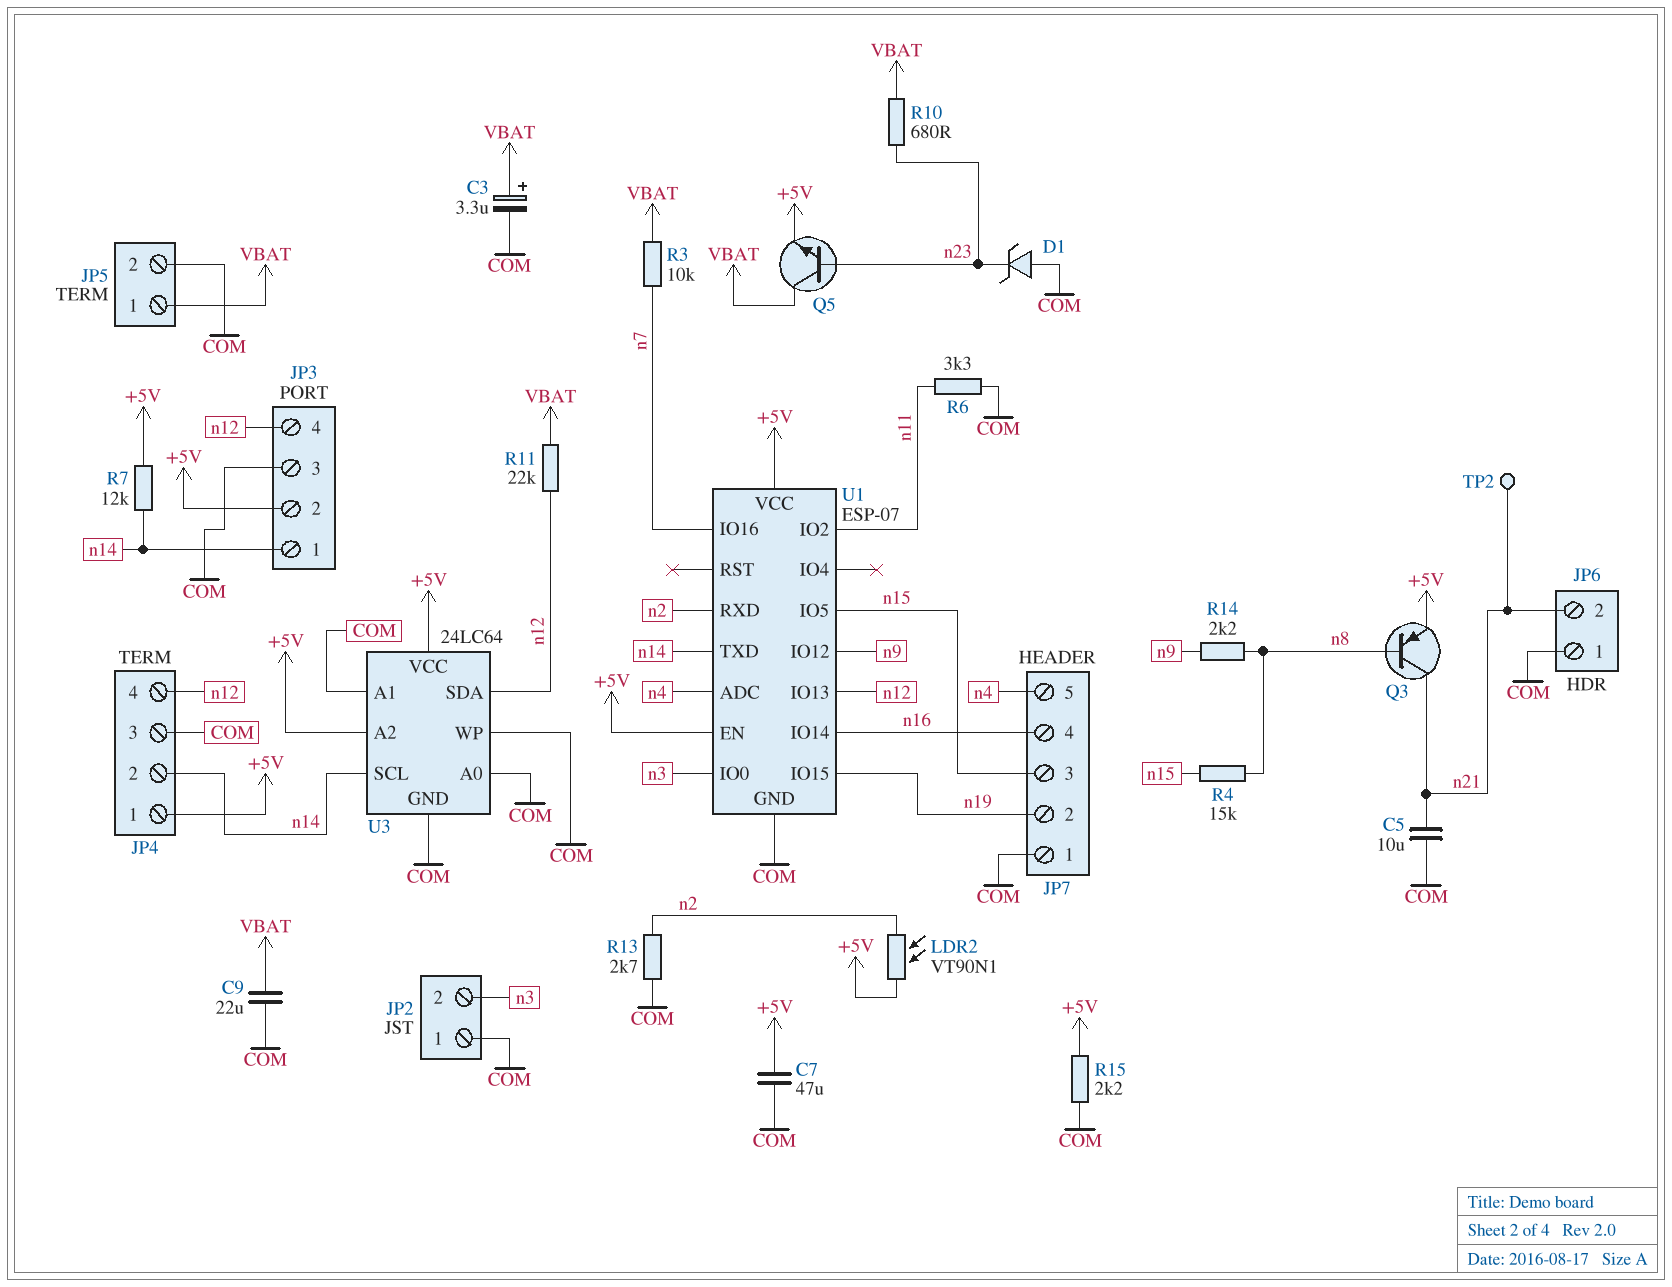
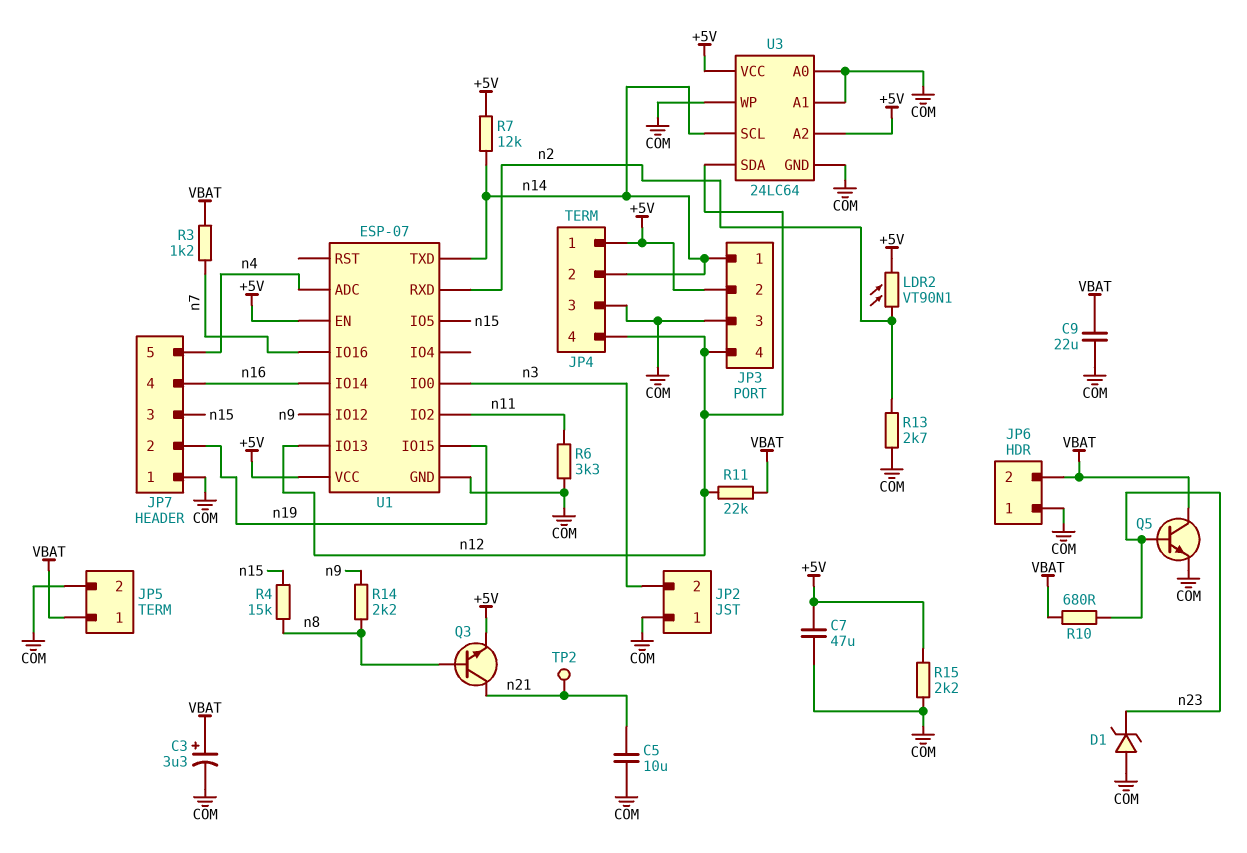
JP6 pin 2: n21 -> VBAT
Q3: PNP (B n8, C n21, E +5V) -> NPN (B n8, C n21, E +5V)
Q5: NPN (B n23, C VBAT, E +5V) -> NPN (B n23, C VBAT, E COM)
R3: 10k (VBAT, n7) -> 1.2k (VBAT, n7)

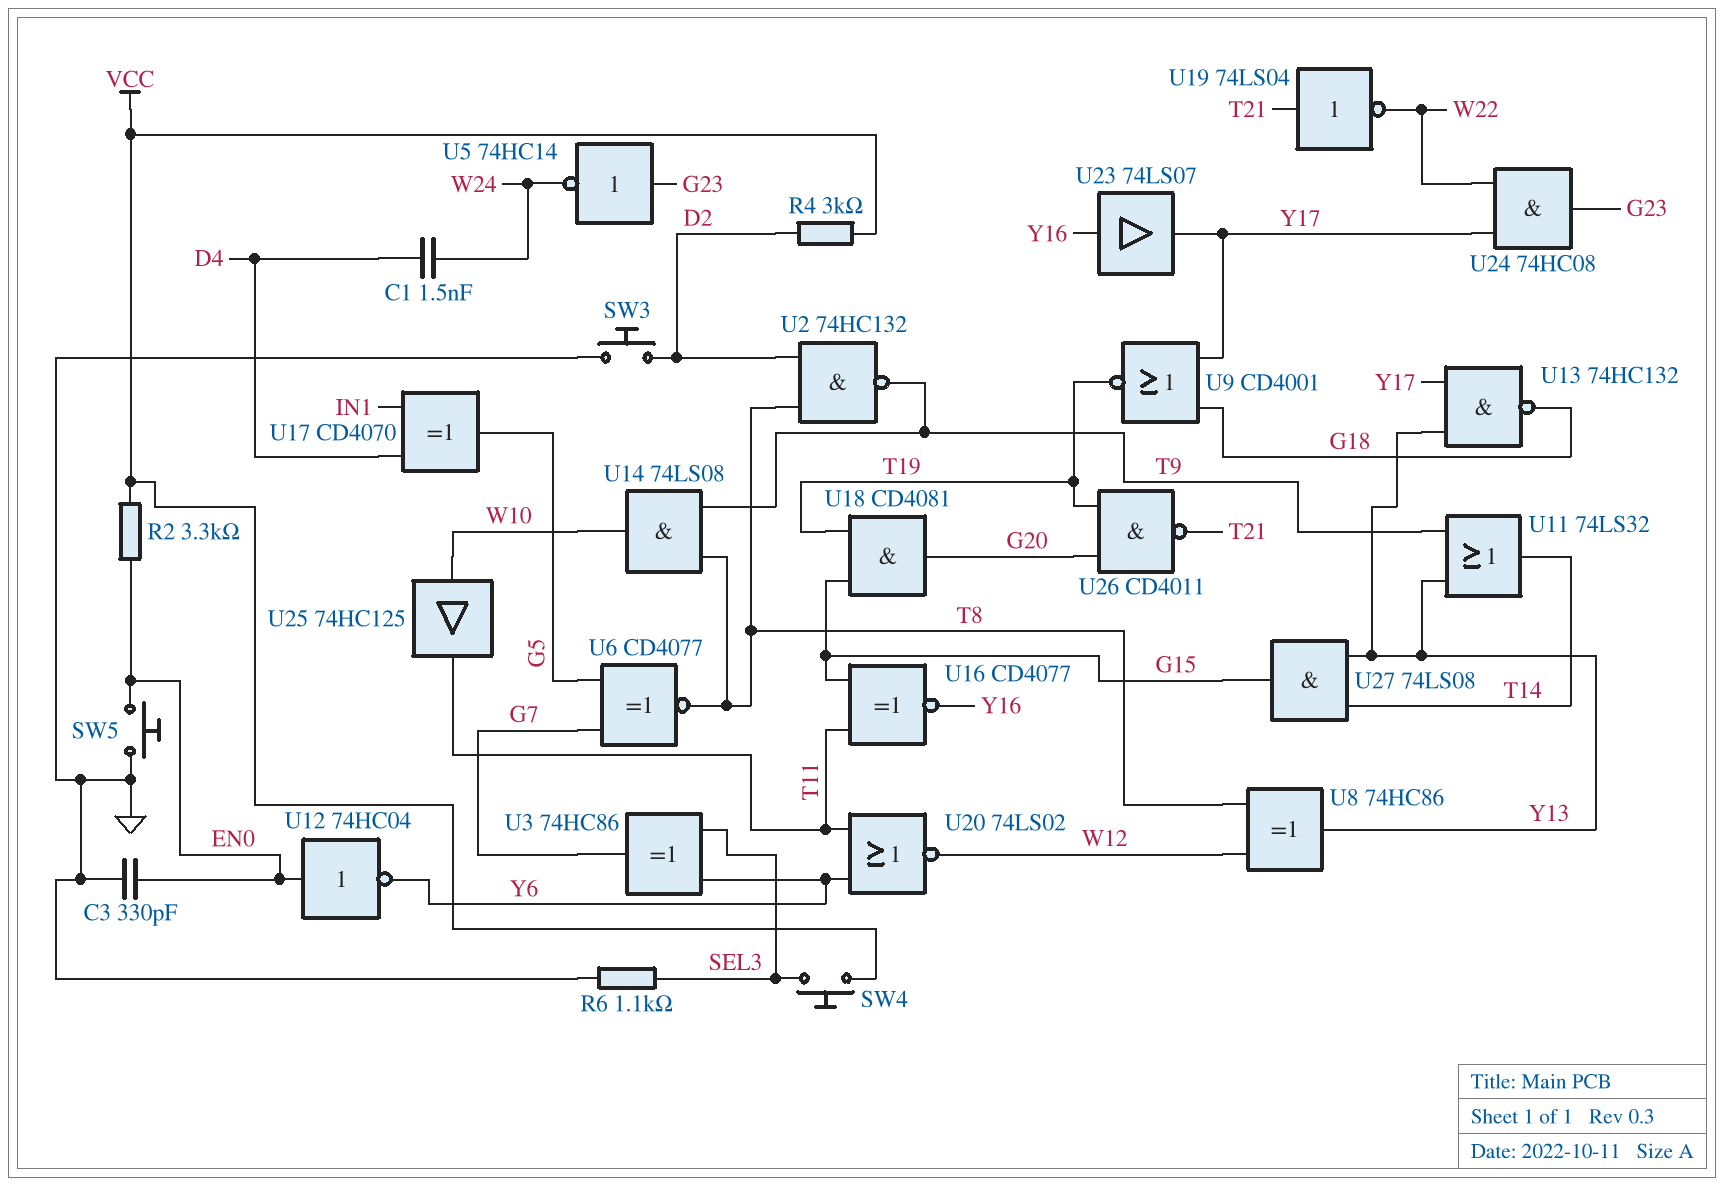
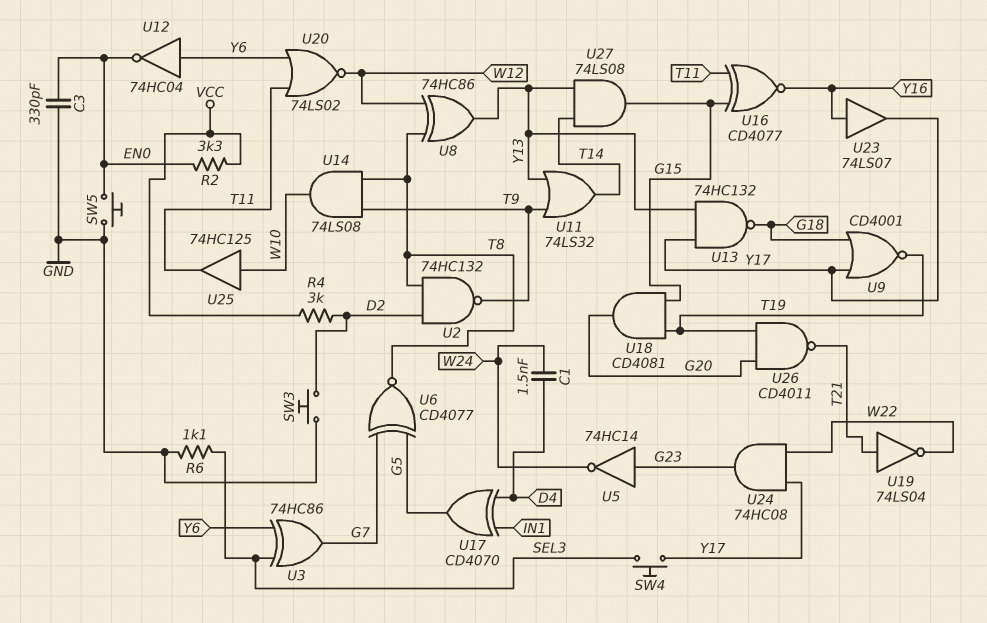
SW4: button (SEL3, VCC) -> button (SEL3, Y17)
U12: NOT 74HC04 (in EN0, out Y6) -> NOT 74HC04 (in Y6, out EN0)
################
(Task to complete):
Looking at the data above, count each line that holds the word "VBAT" and report the count alone.

(Exercise output):
3